**PROBLEM REQUIREMENTS**
Lines of the listing that contain "calculatrice" need to be copied.

**SUPPLIED DATA**
*** Block opens ***

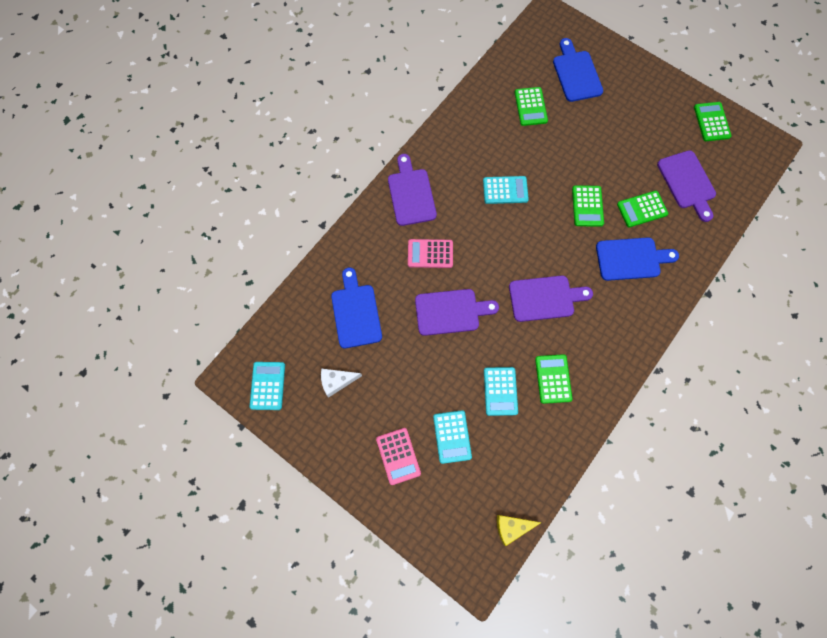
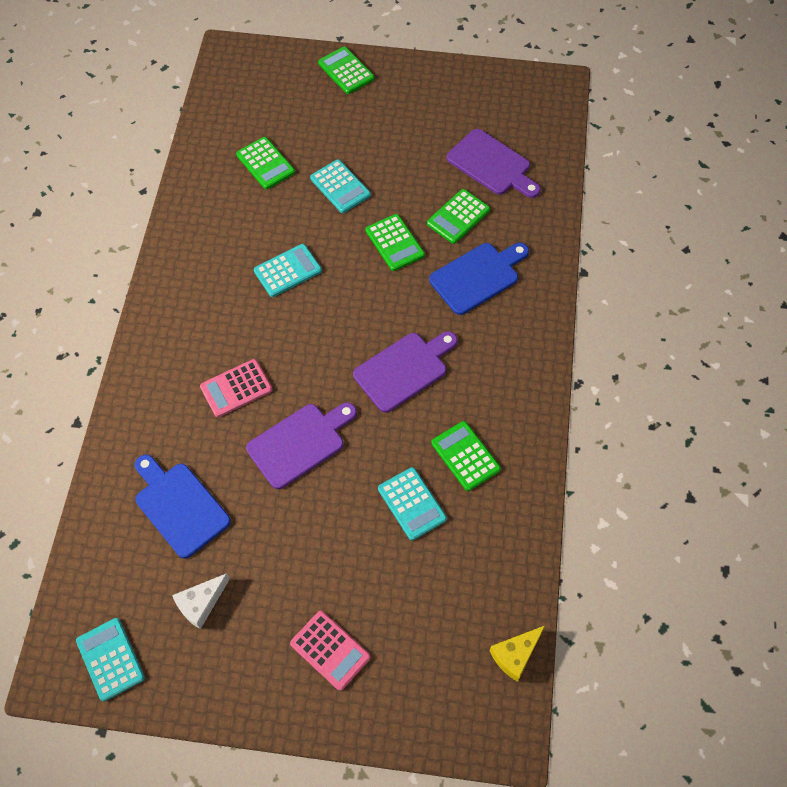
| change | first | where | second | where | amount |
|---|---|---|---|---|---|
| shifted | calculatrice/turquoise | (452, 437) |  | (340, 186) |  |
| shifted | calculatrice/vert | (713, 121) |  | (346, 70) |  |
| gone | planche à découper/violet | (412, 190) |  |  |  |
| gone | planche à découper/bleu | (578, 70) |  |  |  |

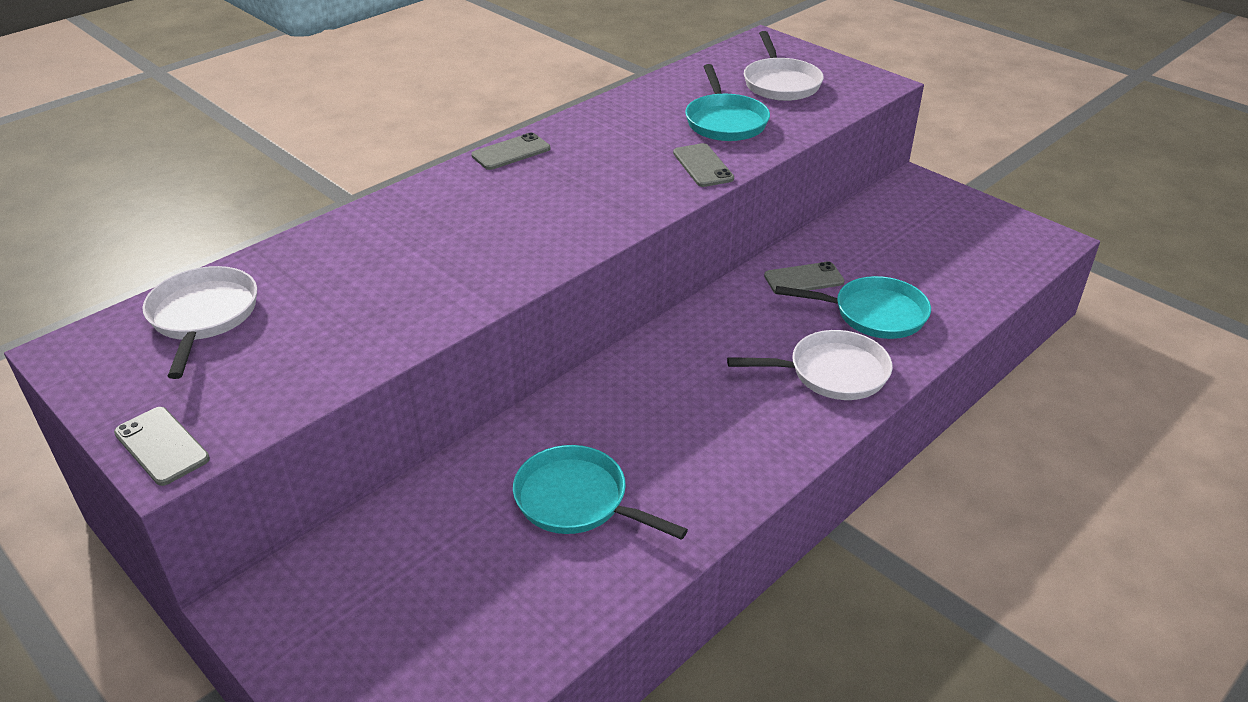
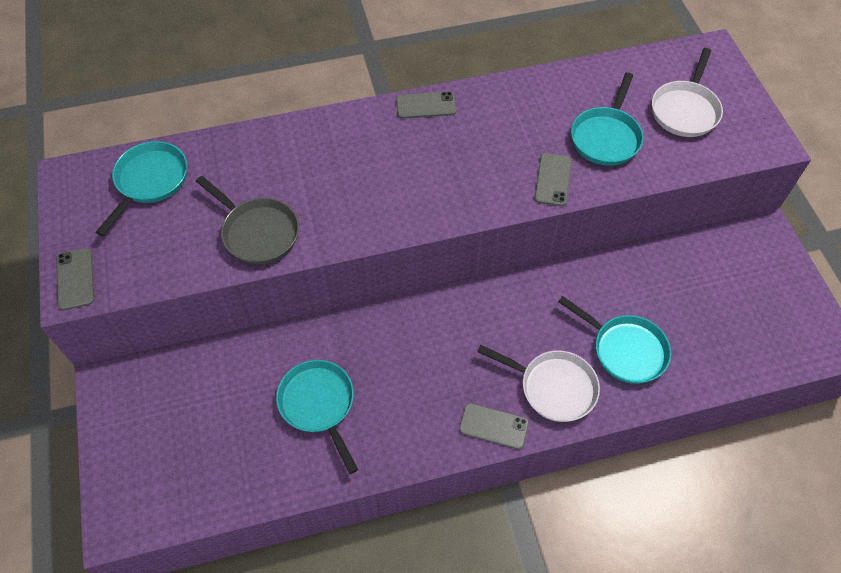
| change | first | where | second | where | amount |
|---|---|---|---|---|---|
| repainted | poêle/blanc | (199, 322) | poêle/turquoise | (142, 188) |  |
| new |  |  | poêle/gris | (247, 220) |  |
| shifted | téléphone/gris | (804, 278) |  | (494, 426) |  |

*** Block closes ***

**RESULT OF THE TASK**
| shifted | calculatrice/turquoise | (452, 437) |  | (340, 186) |  |
| shifted | calculatrice/vert | (713, 121) |  | (346, 70) |  |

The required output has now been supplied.